[INPUT FOR THIS TASK Boundary: Start]

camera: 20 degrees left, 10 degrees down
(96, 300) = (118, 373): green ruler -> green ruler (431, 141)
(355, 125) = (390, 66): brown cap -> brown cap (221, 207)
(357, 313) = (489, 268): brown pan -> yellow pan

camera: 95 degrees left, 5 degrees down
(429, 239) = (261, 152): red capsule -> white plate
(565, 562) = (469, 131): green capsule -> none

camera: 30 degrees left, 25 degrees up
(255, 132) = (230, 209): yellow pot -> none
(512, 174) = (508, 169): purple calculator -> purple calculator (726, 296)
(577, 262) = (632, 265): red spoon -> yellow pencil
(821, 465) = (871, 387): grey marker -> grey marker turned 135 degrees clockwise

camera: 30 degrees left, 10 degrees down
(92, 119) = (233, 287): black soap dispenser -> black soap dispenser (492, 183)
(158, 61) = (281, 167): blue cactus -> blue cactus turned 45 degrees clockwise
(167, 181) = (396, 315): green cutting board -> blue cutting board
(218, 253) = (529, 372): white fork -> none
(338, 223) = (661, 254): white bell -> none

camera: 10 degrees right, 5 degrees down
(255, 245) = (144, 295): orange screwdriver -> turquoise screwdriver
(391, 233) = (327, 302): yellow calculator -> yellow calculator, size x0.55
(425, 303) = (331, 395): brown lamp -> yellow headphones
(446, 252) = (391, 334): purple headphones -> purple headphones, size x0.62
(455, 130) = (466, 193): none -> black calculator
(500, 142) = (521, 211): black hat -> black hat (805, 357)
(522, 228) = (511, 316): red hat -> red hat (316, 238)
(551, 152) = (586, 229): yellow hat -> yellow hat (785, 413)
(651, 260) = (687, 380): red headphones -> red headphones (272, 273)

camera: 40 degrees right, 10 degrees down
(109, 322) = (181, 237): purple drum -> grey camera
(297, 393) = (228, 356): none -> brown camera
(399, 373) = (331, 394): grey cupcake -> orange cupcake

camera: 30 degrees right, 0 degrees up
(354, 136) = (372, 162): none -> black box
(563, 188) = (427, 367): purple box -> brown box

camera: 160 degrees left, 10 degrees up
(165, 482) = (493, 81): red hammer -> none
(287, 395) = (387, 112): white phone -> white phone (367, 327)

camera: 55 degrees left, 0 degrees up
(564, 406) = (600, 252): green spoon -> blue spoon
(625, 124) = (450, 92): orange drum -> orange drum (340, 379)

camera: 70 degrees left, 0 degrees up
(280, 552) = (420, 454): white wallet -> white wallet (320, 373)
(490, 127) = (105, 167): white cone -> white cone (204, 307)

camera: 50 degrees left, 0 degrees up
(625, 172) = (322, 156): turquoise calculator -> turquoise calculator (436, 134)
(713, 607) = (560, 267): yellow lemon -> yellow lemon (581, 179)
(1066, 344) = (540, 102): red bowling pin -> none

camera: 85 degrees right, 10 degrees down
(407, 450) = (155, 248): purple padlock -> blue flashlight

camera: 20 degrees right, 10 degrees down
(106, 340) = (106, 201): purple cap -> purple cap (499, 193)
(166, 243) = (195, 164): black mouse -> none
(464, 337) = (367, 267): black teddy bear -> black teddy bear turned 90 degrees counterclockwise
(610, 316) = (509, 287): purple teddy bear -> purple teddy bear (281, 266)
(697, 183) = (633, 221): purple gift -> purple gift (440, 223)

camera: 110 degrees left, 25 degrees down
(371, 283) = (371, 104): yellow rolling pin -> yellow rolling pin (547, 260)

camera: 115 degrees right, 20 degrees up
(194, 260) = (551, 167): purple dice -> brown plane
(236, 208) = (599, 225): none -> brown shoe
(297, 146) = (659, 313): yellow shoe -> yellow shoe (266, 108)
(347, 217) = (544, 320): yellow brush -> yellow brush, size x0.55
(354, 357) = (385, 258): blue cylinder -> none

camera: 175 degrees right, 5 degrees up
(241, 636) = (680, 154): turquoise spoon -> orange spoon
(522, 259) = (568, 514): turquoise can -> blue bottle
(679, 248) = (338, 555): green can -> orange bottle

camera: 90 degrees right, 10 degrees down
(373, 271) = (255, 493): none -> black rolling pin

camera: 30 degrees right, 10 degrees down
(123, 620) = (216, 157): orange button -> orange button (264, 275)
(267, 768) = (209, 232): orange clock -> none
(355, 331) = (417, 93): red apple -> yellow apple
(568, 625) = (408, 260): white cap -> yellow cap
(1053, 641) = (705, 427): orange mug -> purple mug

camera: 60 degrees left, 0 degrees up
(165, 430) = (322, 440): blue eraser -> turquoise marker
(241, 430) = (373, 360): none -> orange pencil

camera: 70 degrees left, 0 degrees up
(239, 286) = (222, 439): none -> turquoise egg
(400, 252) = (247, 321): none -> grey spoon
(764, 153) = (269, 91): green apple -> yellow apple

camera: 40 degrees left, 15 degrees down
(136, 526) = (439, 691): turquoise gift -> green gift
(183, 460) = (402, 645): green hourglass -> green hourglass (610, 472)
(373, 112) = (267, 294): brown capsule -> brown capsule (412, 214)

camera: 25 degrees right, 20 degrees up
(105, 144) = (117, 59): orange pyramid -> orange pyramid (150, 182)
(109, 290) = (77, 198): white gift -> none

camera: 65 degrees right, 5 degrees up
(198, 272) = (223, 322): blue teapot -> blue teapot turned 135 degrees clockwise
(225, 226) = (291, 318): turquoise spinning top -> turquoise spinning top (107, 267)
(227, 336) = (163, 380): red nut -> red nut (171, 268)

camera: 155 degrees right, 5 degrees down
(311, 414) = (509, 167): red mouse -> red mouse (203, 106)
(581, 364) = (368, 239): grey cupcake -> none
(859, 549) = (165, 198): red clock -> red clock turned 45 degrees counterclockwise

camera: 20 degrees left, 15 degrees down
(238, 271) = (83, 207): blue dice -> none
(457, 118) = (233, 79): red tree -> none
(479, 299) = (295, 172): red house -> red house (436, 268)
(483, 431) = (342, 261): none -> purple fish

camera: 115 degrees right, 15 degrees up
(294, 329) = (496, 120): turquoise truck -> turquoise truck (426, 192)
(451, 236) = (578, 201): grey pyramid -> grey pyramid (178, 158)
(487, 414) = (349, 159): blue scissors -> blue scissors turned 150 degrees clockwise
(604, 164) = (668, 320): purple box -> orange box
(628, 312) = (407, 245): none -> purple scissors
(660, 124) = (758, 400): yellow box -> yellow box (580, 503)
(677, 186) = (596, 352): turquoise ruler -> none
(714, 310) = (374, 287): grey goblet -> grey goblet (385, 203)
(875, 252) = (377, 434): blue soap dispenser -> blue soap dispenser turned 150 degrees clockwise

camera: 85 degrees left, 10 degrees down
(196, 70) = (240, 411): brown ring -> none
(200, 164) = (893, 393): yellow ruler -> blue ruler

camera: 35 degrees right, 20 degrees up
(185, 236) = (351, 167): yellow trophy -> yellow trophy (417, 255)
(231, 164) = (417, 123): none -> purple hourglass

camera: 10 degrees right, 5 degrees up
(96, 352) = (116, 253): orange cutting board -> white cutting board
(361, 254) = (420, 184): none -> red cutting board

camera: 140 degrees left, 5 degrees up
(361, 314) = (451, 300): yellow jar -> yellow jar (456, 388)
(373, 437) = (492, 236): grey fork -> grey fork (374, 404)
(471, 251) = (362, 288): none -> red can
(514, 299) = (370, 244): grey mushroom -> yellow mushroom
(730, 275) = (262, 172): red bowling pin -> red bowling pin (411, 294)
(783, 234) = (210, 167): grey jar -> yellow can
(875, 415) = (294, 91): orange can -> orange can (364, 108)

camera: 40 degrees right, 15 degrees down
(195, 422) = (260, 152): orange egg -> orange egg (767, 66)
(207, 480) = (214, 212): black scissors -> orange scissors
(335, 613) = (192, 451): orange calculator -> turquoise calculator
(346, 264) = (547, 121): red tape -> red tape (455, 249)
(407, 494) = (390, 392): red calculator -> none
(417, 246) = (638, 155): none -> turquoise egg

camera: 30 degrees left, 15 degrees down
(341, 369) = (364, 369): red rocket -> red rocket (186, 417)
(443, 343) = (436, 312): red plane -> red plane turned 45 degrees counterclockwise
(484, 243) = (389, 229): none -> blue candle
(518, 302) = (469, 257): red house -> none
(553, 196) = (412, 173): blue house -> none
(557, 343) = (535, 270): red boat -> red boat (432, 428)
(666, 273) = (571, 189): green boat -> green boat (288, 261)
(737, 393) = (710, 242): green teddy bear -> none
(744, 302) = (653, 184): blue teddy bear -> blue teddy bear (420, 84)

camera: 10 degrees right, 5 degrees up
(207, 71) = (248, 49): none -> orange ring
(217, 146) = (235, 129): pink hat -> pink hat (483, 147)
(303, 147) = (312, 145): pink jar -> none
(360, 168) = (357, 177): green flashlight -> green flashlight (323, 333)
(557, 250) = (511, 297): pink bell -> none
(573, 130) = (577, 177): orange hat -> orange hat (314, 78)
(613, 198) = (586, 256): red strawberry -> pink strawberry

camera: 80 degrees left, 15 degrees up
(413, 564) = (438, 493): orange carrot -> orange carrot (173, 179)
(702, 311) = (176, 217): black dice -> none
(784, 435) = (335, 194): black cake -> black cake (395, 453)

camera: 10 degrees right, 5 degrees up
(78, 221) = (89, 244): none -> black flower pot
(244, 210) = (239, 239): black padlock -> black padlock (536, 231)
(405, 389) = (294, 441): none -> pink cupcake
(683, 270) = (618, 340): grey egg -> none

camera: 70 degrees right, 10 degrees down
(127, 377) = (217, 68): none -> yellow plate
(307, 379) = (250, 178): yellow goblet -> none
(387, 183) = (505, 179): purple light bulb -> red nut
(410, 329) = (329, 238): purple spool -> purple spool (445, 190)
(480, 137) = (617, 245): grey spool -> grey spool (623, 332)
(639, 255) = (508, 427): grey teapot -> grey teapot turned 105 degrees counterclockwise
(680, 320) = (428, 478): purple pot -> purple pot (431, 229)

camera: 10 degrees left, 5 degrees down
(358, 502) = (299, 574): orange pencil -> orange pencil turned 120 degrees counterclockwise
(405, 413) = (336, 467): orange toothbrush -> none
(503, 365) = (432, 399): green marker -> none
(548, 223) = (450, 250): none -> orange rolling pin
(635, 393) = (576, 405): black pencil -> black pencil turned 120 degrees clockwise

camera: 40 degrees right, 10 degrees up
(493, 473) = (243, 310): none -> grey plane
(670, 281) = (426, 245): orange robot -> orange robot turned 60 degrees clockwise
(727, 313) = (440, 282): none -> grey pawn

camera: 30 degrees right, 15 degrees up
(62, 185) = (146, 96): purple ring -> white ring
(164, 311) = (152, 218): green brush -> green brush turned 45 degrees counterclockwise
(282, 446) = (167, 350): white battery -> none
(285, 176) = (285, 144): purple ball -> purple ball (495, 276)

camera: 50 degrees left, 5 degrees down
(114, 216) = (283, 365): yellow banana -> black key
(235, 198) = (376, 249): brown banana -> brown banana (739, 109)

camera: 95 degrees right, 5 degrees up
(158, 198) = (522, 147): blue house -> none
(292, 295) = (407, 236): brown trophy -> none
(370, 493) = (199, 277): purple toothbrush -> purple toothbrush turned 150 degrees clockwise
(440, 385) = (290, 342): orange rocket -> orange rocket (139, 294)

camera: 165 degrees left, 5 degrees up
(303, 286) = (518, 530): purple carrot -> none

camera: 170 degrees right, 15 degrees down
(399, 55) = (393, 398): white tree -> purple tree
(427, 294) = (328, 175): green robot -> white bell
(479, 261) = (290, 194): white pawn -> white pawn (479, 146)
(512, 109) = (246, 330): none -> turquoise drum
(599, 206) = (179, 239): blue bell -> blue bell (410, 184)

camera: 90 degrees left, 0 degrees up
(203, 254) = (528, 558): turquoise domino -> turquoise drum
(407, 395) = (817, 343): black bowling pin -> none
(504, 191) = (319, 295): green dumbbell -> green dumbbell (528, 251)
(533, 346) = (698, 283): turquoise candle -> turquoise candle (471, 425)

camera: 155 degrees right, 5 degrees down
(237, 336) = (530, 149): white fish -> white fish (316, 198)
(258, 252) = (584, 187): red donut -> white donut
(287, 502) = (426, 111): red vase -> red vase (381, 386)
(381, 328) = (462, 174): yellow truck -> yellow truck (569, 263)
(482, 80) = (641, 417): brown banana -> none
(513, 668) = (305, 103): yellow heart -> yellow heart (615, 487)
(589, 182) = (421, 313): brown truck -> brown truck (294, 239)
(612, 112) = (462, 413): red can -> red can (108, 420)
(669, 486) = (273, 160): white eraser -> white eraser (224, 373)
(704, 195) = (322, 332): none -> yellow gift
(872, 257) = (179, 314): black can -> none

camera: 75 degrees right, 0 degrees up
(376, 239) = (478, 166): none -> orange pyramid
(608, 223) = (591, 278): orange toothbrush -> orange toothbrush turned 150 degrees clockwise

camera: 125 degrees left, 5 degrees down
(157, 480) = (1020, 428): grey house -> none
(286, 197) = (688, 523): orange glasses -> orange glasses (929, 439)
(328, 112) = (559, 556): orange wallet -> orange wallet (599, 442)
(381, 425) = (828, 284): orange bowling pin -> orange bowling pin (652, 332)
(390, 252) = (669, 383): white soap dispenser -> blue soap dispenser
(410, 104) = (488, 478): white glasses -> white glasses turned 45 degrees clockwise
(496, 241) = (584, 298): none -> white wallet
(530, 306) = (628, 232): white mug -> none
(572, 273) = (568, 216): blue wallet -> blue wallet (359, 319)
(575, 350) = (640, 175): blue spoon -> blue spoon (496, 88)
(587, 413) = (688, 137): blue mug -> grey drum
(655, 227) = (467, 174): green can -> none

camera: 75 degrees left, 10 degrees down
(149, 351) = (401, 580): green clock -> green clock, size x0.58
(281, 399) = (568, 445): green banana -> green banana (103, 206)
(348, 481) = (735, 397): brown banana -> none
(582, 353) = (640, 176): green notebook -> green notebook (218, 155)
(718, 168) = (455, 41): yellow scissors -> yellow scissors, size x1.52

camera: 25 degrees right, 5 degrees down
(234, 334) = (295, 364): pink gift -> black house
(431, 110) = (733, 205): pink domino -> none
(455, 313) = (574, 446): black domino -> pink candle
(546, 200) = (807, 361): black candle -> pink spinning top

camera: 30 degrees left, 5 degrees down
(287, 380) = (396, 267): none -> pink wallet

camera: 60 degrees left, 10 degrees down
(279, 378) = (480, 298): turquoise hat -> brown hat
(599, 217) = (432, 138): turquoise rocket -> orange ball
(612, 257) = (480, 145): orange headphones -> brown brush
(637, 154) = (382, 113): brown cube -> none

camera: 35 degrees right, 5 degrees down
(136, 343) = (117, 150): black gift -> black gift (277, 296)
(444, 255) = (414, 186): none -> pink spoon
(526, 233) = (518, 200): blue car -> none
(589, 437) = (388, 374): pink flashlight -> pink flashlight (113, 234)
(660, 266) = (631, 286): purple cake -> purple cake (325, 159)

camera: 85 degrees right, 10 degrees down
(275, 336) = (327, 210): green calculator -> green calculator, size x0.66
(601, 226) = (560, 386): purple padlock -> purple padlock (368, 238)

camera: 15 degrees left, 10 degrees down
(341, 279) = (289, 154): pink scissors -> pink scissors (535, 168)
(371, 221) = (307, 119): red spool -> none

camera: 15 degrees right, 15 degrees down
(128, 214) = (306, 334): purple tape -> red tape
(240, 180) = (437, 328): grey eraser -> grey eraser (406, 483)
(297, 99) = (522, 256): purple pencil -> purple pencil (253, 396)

[INPUT FOR THIS TASK Boundary: End]

TO DO: Repeat, character for character, the lines of the material above from the line with "(207, 71) = (248, 49): none -> orange ring" through the line with "(702, 311) = (176, 217): black dice -> none".

TASK SOLUTION:
(207, 71) = (248, 49): none -> orange ring
(217, 146) = (235, 129): pink hat -> pink hat (483, 147)
(303, 147) = (312, 145): pink jar -> none
(360, 168) = (357, 177): green flashlight -> green flashlight (323, 333)
(557, 250) = (511, 297): pink bell -> none
(573, 130) = (577, 177): orange hat -> orange hat (314, 78)
(613, 198) = (586, 256): red strawberry -> pink strawberry

camera: 80 degrees left, 15 degrees up
(413, 564) = (438, 493): orange carrot -> orange carrot (173, 179)
(702, 311) = (176, 217): black dice -> none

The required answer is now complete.